Extracted data:
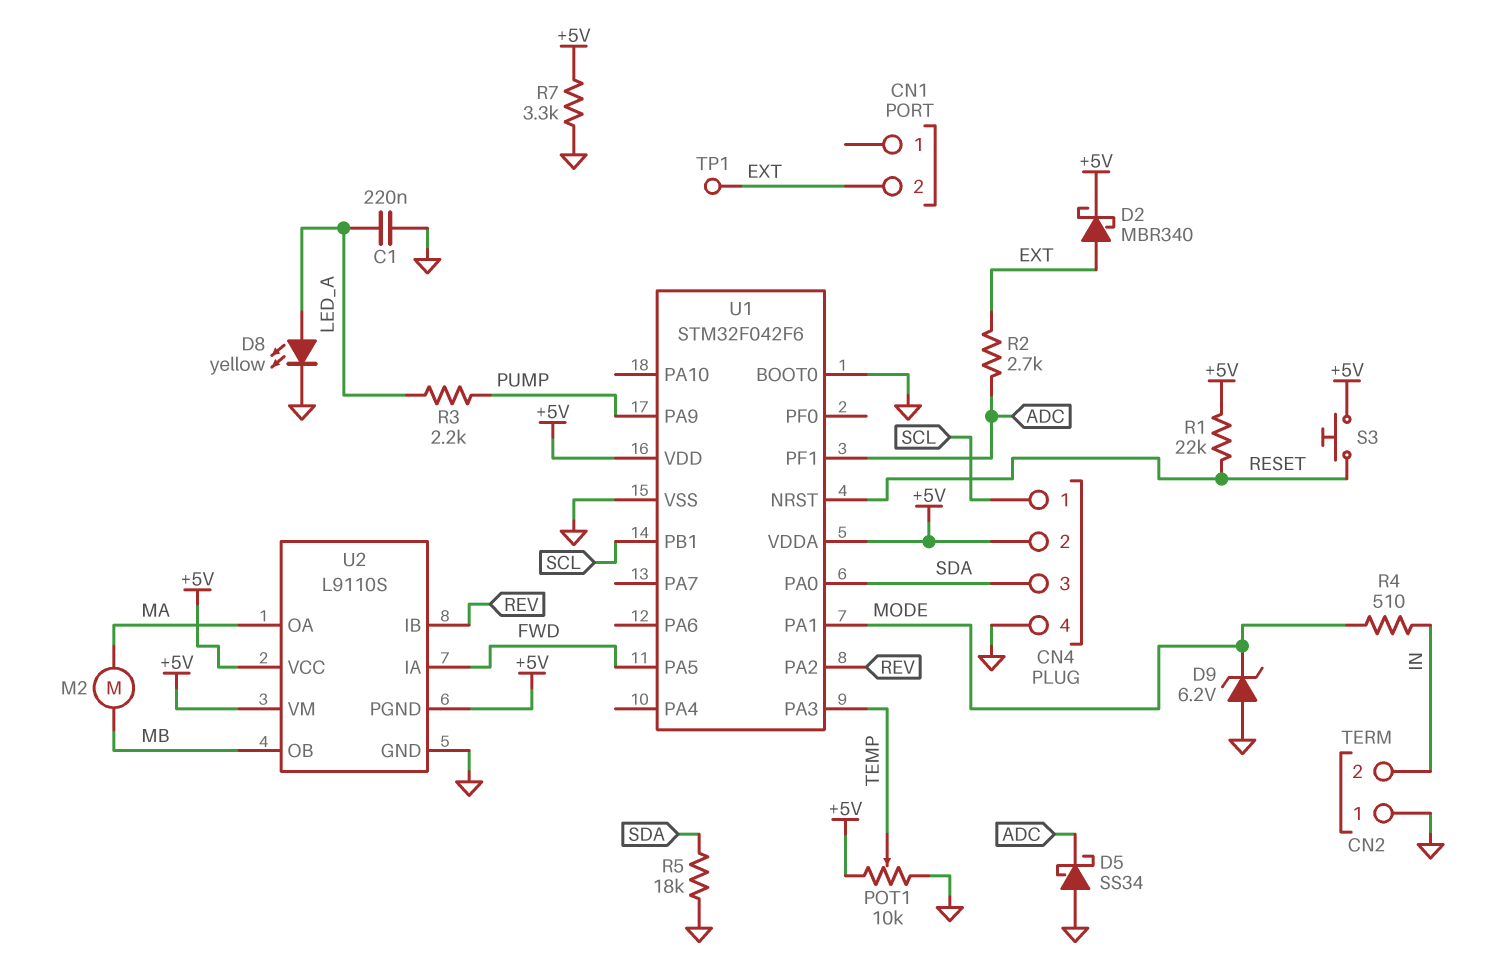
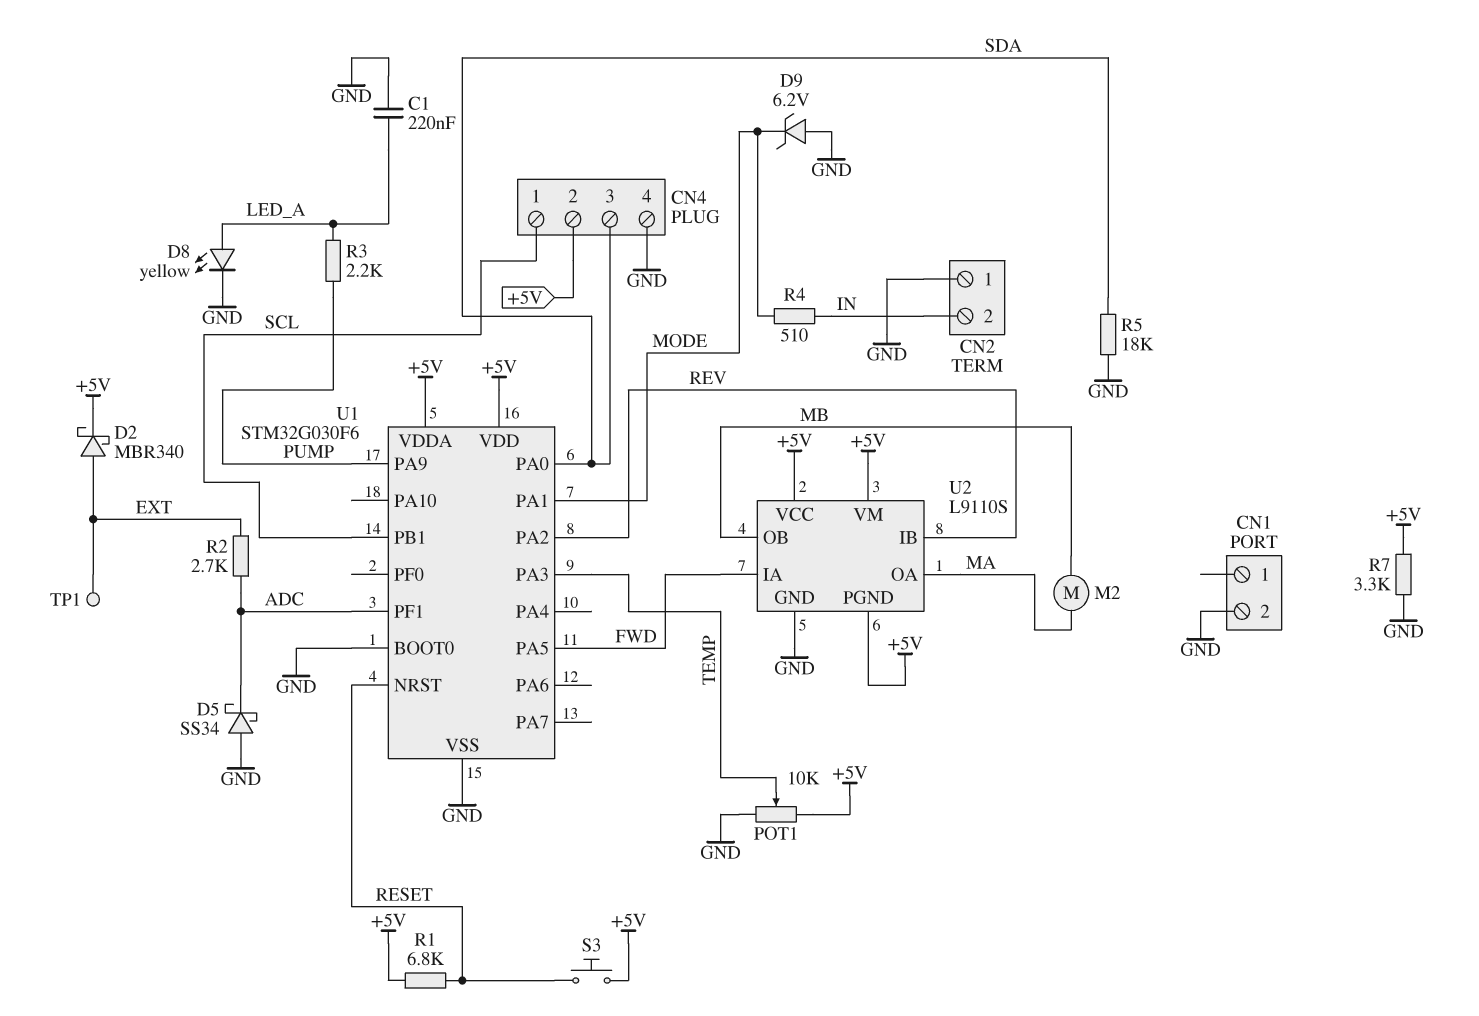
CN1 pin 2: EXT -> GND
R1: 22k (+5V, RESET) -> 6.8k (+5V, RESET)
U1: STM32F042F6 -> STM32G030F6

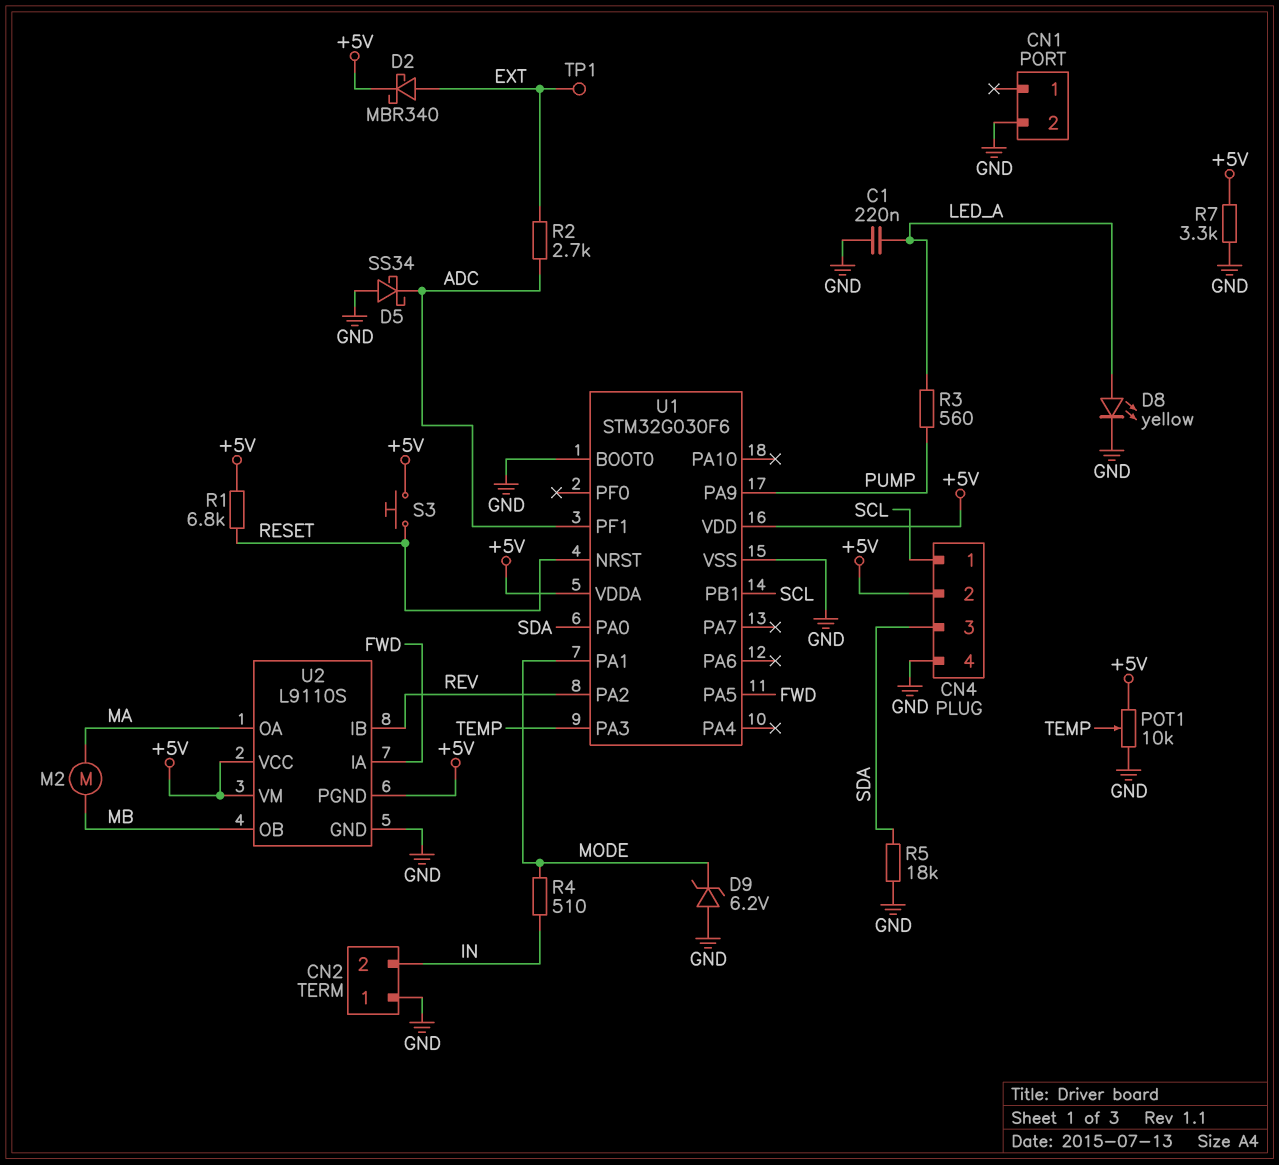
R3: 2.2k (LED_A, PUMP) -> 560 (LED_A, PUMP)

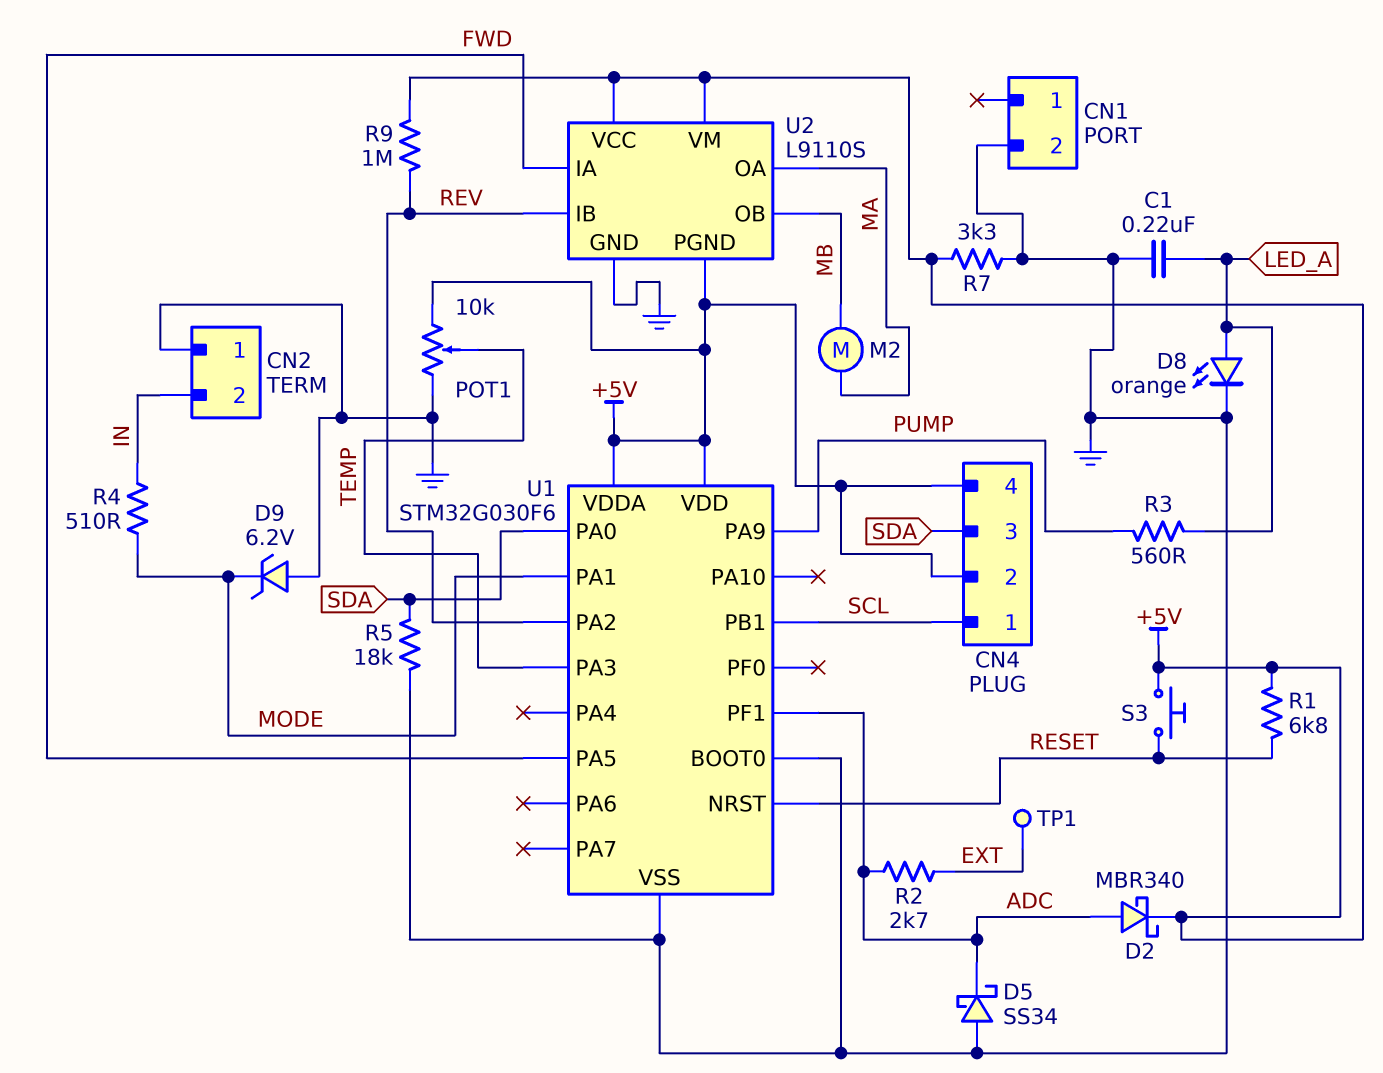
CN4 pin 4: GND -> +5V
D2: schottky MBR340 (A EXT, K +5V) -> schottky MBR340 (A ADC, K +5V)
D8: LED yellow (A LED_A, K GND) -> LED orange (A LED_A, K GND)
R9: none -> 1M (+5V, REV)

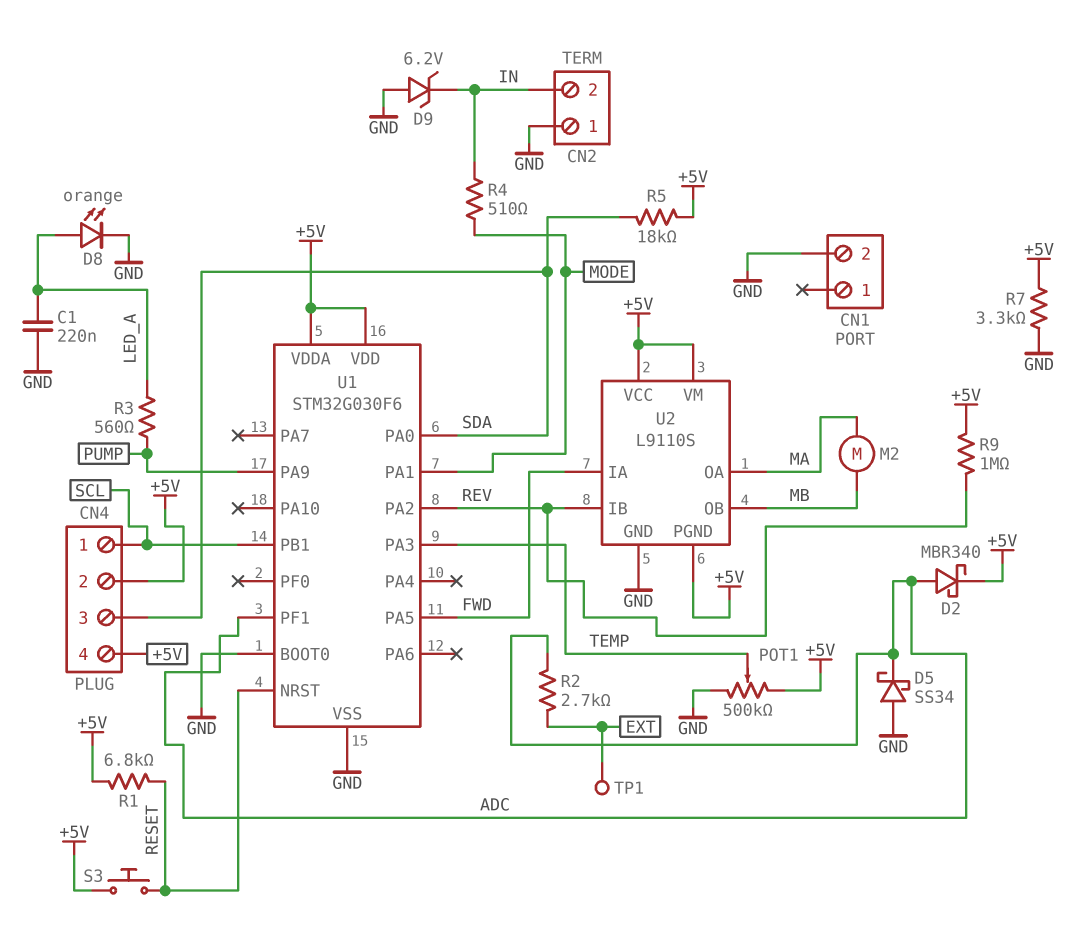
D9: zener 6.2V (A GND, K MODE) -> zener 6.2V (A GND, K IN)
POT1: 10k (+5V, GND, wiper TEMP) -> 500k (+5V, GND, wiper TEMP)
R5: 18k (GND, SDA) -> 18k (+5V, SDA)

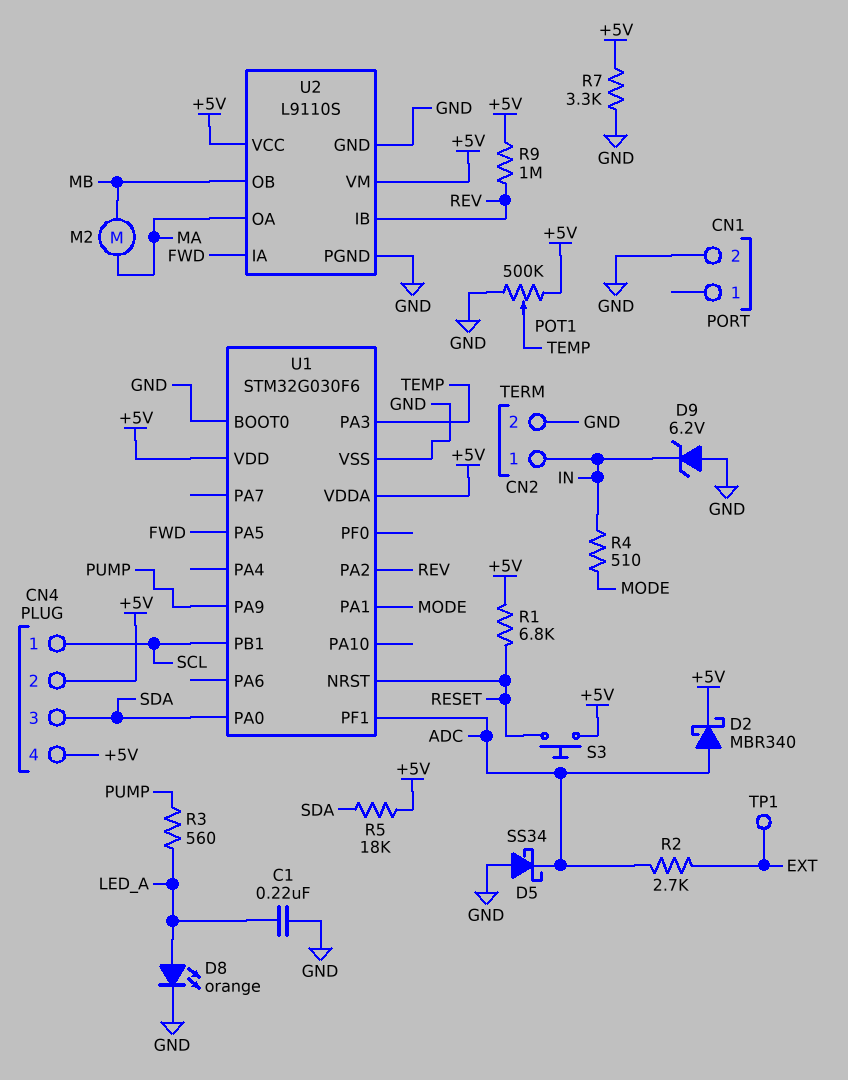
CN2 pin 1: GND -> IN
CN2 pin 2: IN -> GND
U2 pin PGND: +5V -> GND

Task requirements: Transcribe, without alteration, each line from the one with "POT1: 10k (+5V, GND, wiper" through the last line of the data; no pictures belong in the copy.

Response below:
POT1: 10k (+5V, GND, wiper TEMP) -> 500k (+5V, GND, wiper TEMP)
R5: 18k (GND, SDA) -> 18k (+5V, SDA)

CN2 pin 1: GND -> IN
CN2 pin 2: IN -> GND
U2 pin PGND: +5V -> GND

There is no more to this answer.